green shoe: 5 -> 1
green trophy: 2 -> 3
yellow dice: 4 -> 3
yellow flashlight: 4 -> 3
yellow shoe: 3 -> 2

▶ [Aim of the exercise] Read through the material above, and whenever a line contains "yellow", copy it.

▶ [Response]
yellow dice: 4 -> 3
yellow flashlight: 4 -> 3
yellow shoe: 3 -> 2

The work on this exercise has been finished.